*** Input data ***

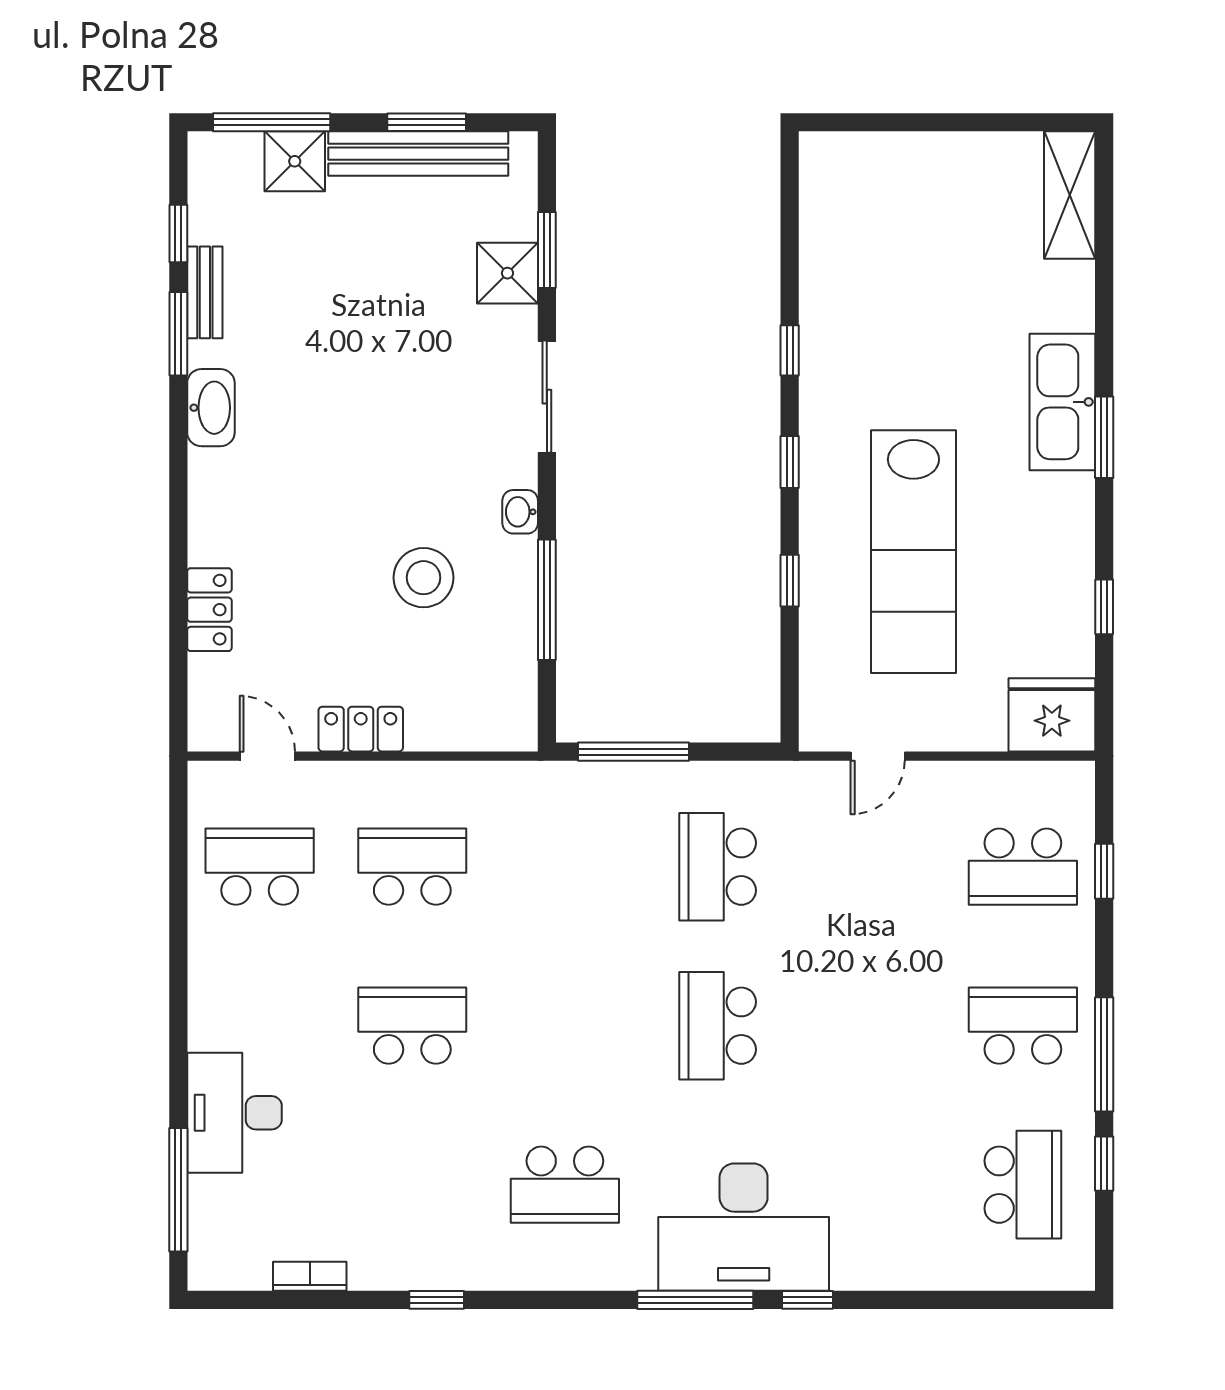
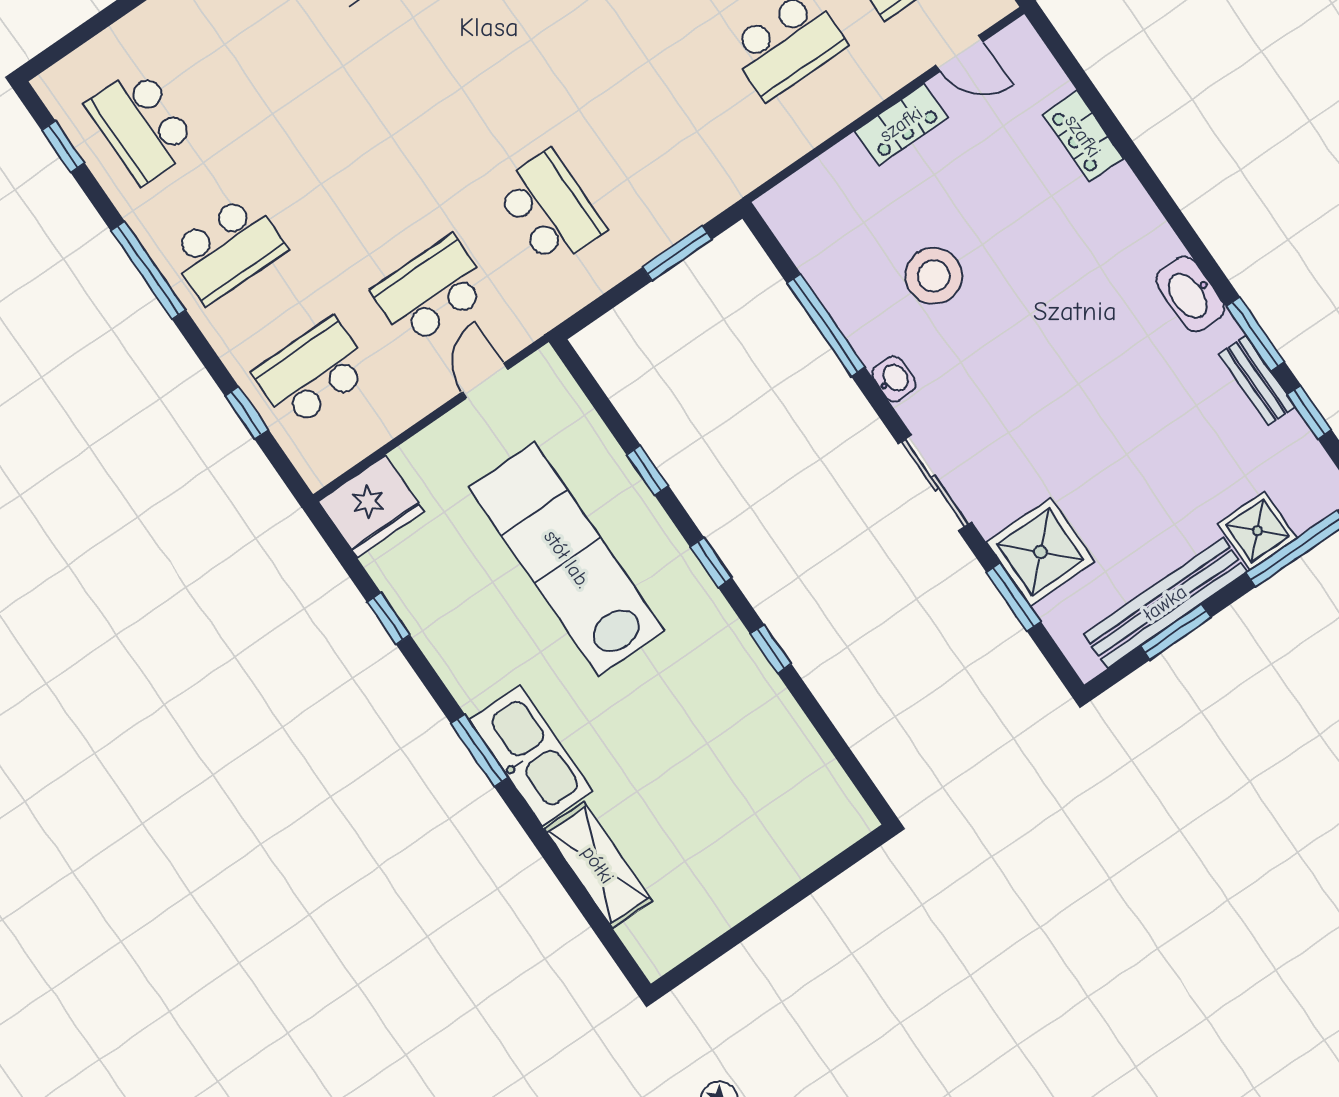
shelving: (1070, 195) -> (598, 865), moved
shower: (507, 273) -> (1040, 552), width x1.36, depth x1.36
window: (633, 752) -> (677, 253), width x0.69
school desk: (718, 1026) -> (431, 291), moved, turned -90
window: (1104, 1164) -> (63, 147), moved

*** End of Input data ***

Your objective.
Track down all lines above with the string "width" and copy them.

Solution for this exercise.
shower: (507, 273) -> (1040, 552), width x1.36, depth x1.36
window: (633, 752) -> (677, 253), width x0.69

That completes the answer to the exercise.